*What you should do*.
Retype the data that follows exactly. No pictures belong in the copy.

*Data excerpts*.
=======

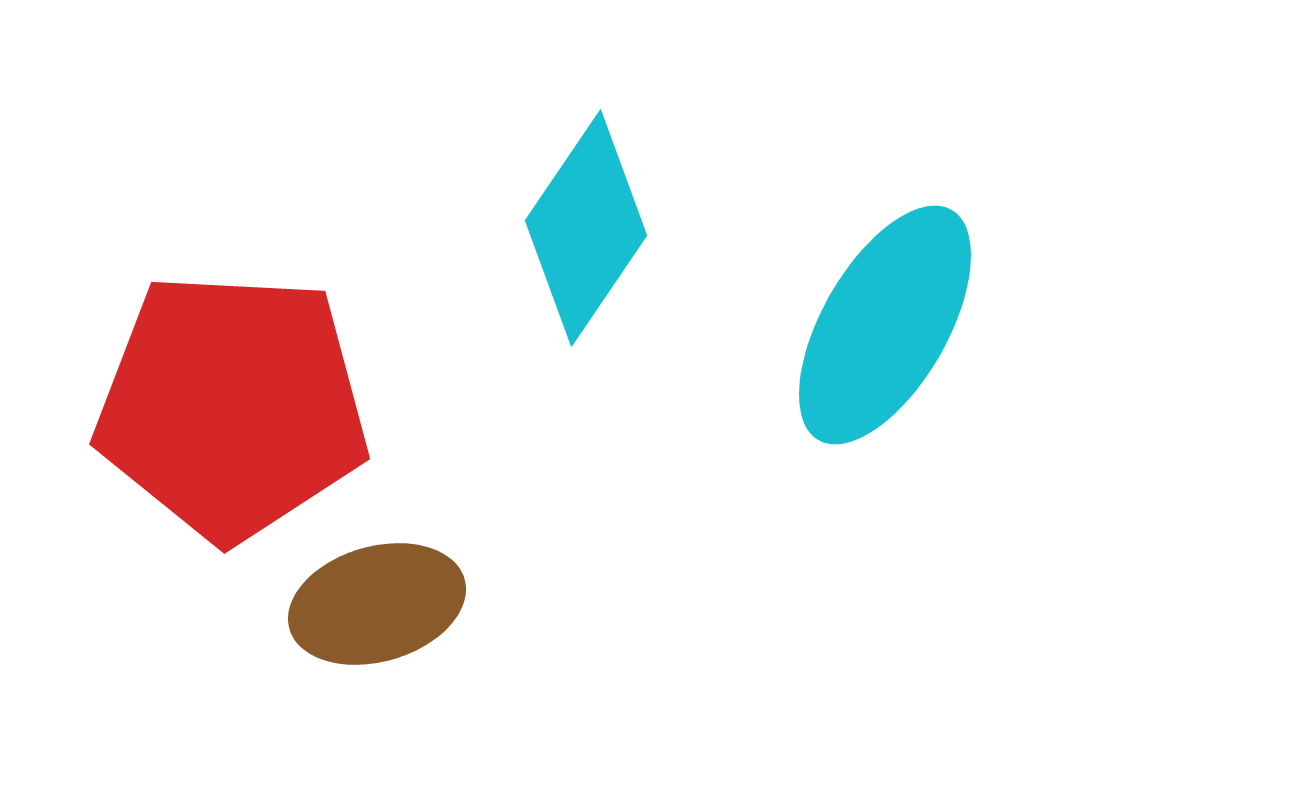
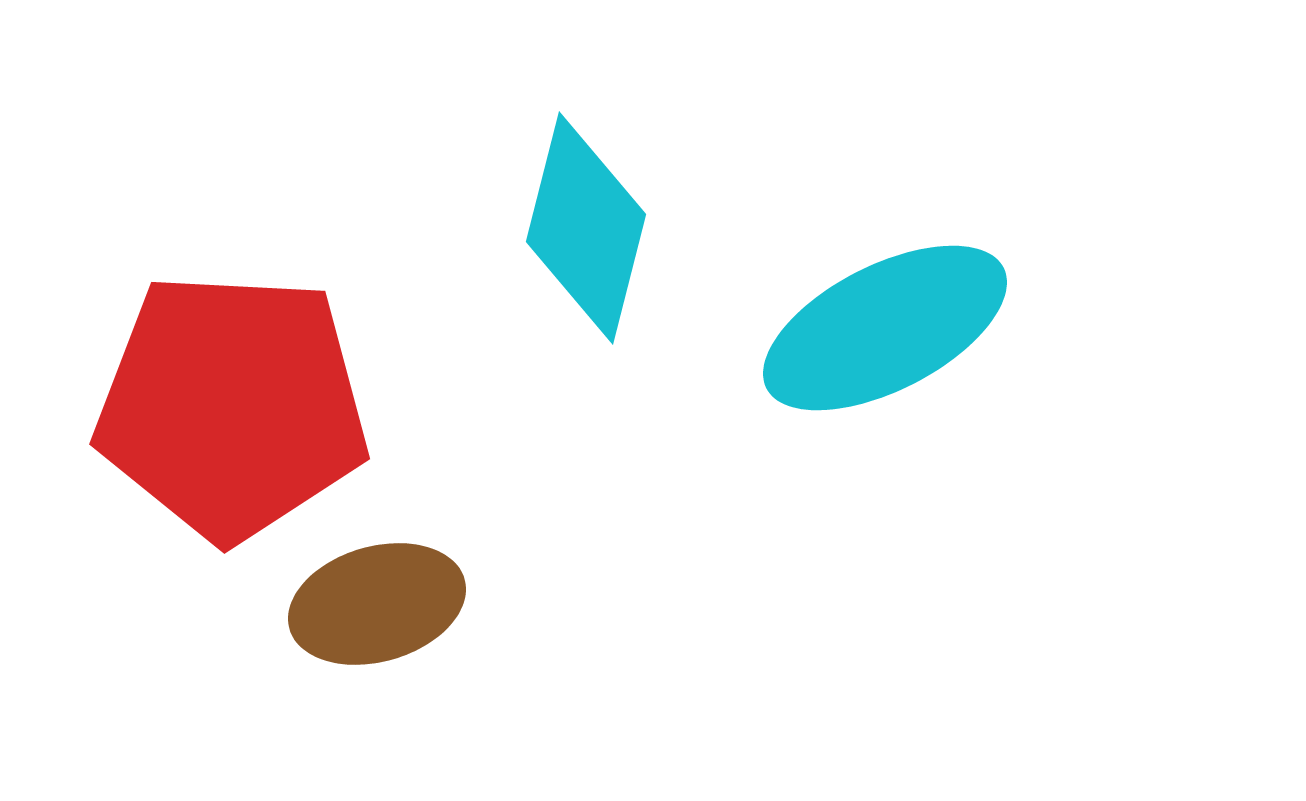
cyan diamond: rotated 20 degrees counterclockwise
cyan ellipse: moved 3 px down; rotated 33 degrees clockwise
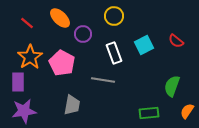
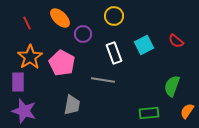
red line: rotated 24 degrees clockwise
purple star: rotated 25 degrees clockwise
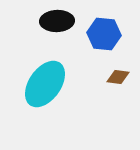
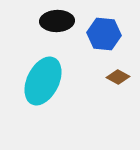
brown diamond: rotated 20 degrees clockwise
cyan ellipse: moved 2 px left, 3 px up; rotated 9 degrees counterclockwise
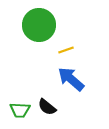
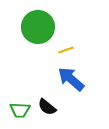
green circle: moved 1 px left, 2 px down
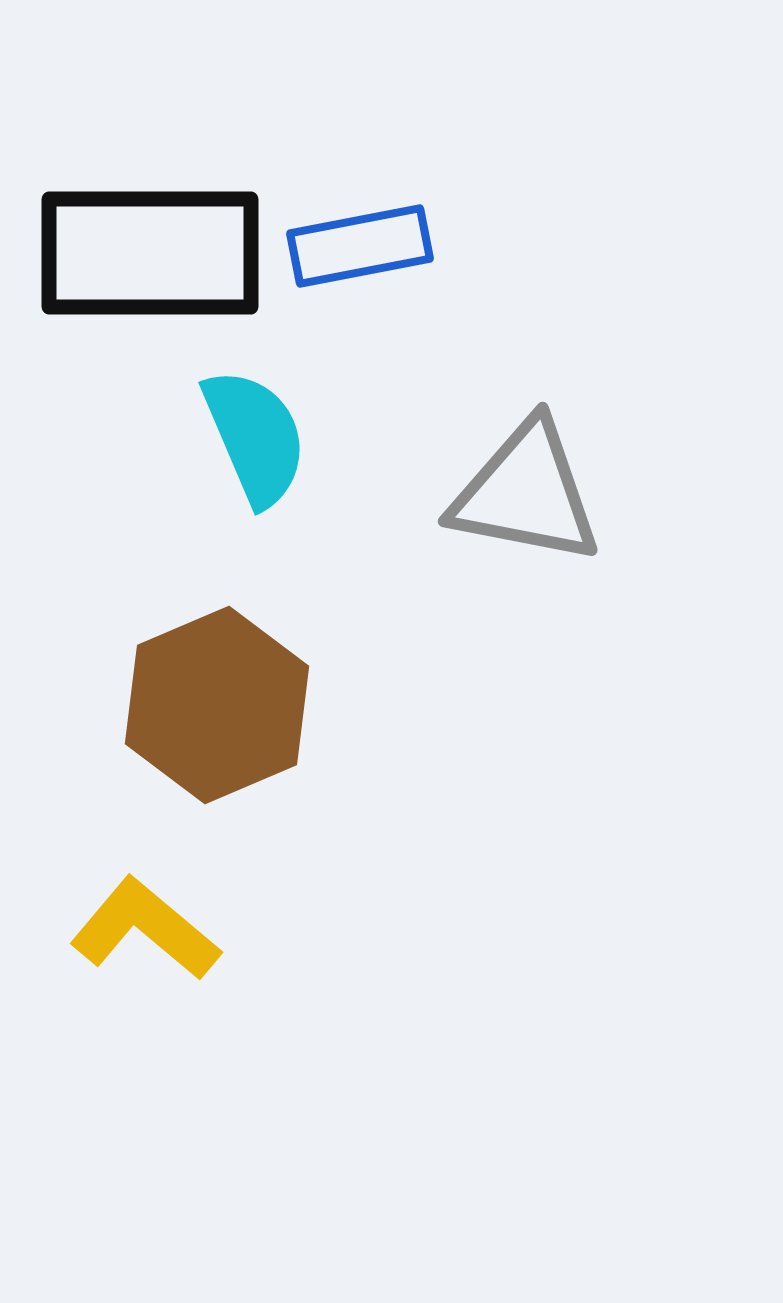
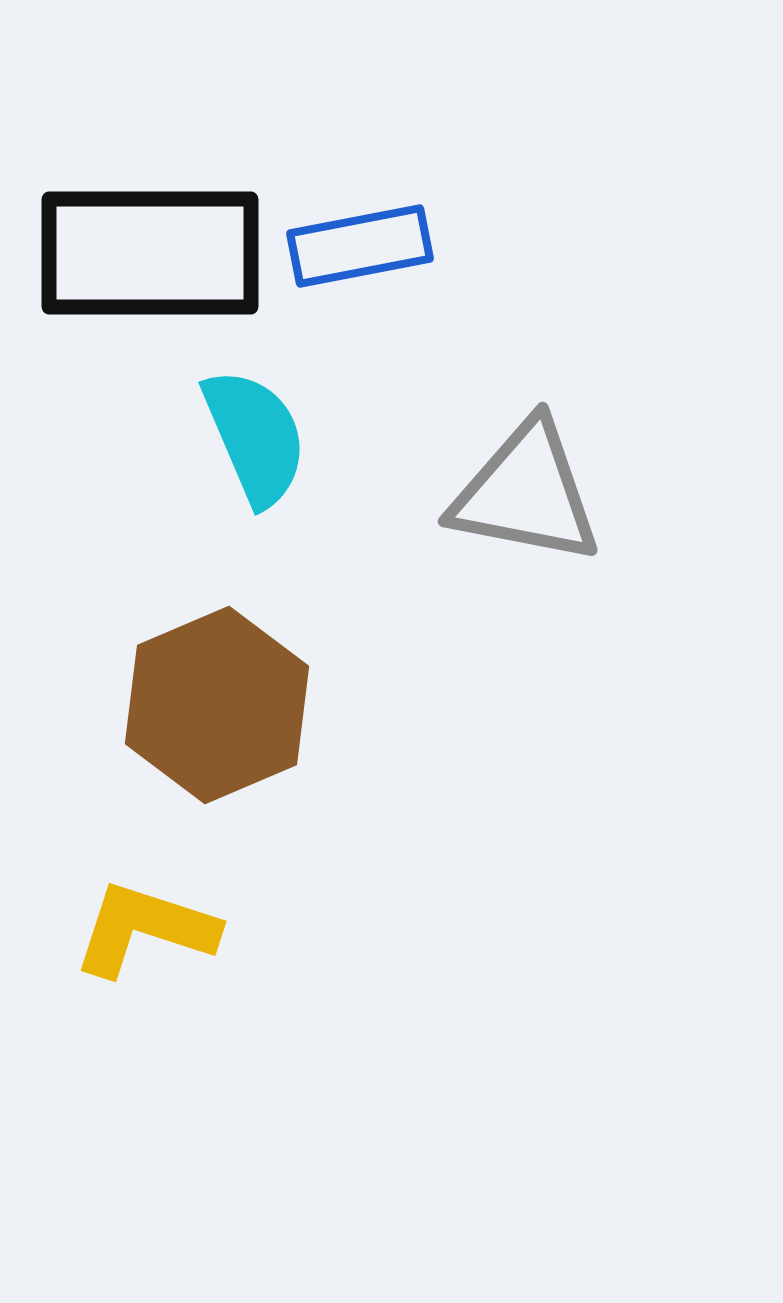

=======

*Expected answer*.
cyan diamond: rotated 20 degrees counterclockwise
cyan ellipse: moved 3 px down; rotated 33 degrees clockwise
red line: rotated 24 degrees clockwise
purple star: rotated 25 degrees clockwise
brown diamond: rotated 20 degrees clockwise
cyan ellipse: moved 2 px left, 3 px up; rotated 9 degrees counterclockwise
green circle: moved 1 px left, 2 px down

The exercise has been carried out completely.